What to produce =>
Could you show each line of the records that contains the word "green"?

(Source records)
☆ ☆ ☆ ☆ ☆
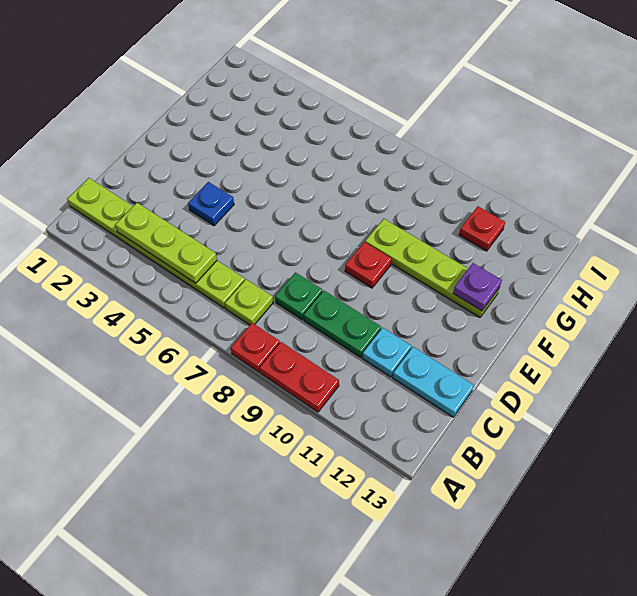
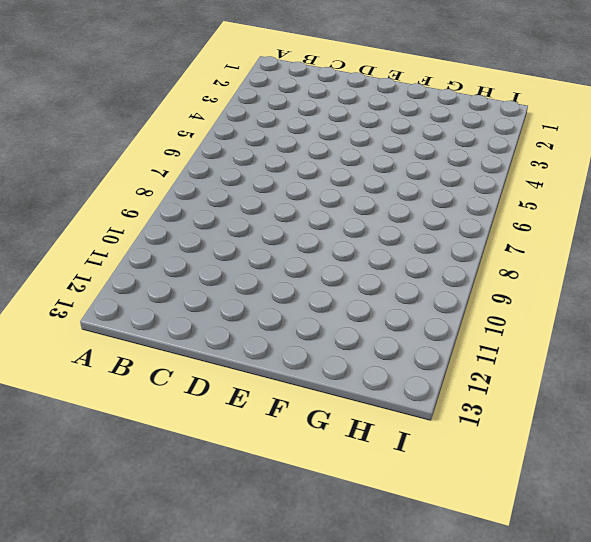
none -> red 1x1 plate [231,323,280,372]
none -> red 1x2 plate [260,342,339,412]
none -> lime 1x6 plate [67,178,245,308]

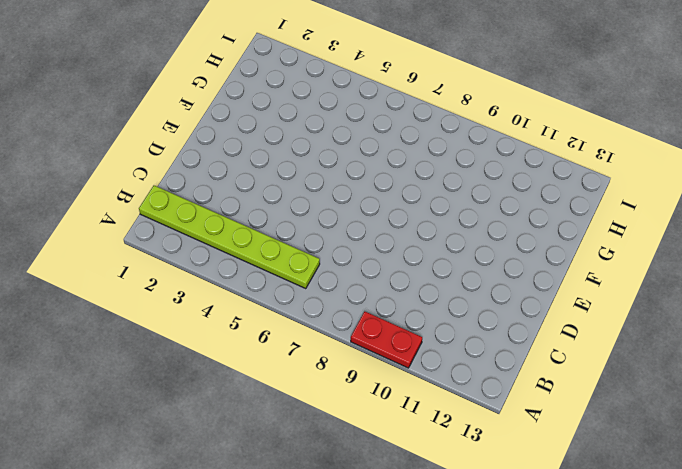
none -> red 1x1 plate [231,323,280,372]
none -> lime 1x1 plate [225,279,273,325]
none -> green 1x1 plate [275,273,322,320]

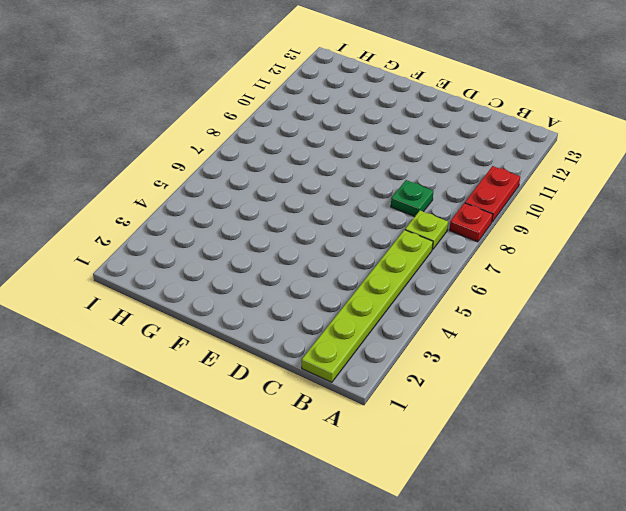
none -> green 1x2 plate [304,291,381,358]
none -> cyan 1x1 plate [362,328,411,377]
none -> cyan 1x2 plate [393,347,474,417]

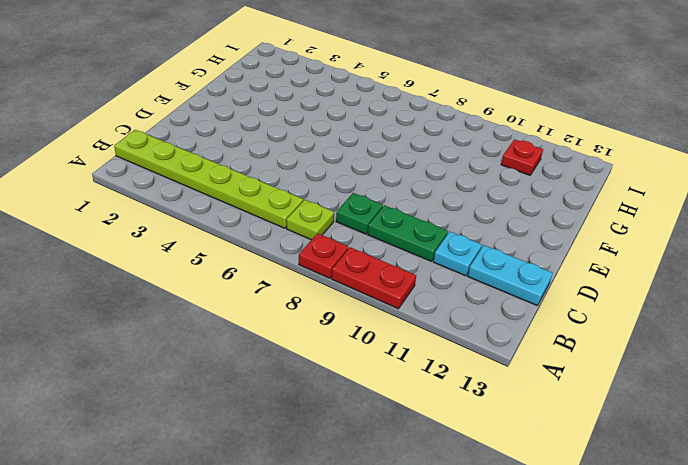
none -> blue 1x1 plate [188,182,234,226]
none -> red 1x1 plate [345,242,391,288]
none -> lime 1x4 plate [365,219,499,317]

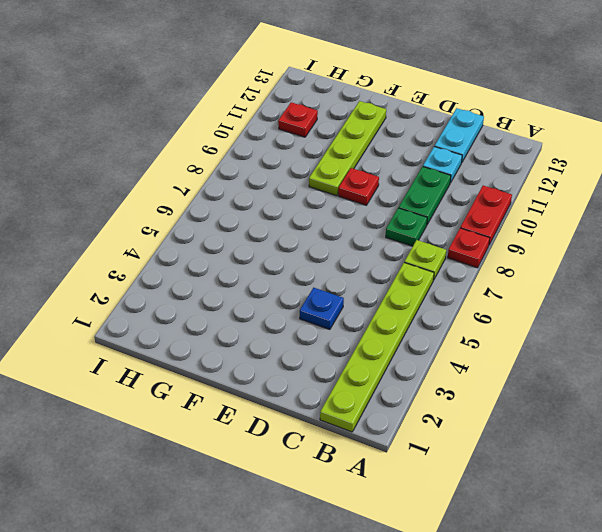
none -> lime 1x3 plate [115,203,217,283]
none -> purple 1x1 plate [453,263,502,311]

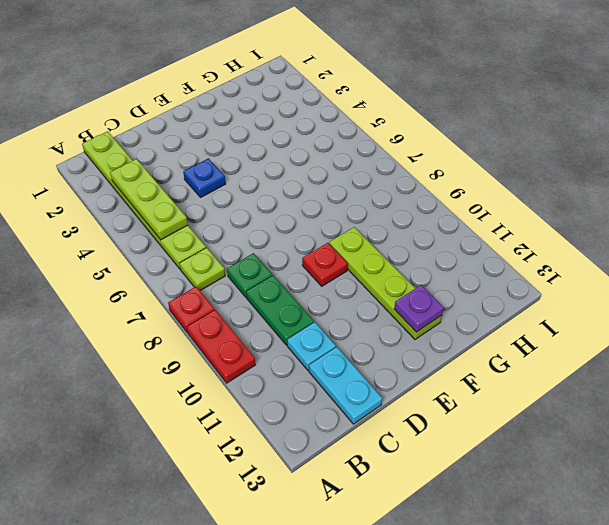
none -> red 1x1 plate [459,206,505,251]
☆ ☆ ☆ ☆ ☆
Response to this task =>
none -> green 1x1 plate [275,273,322,320]
none -> green 1x2 plate [304,291,381,358]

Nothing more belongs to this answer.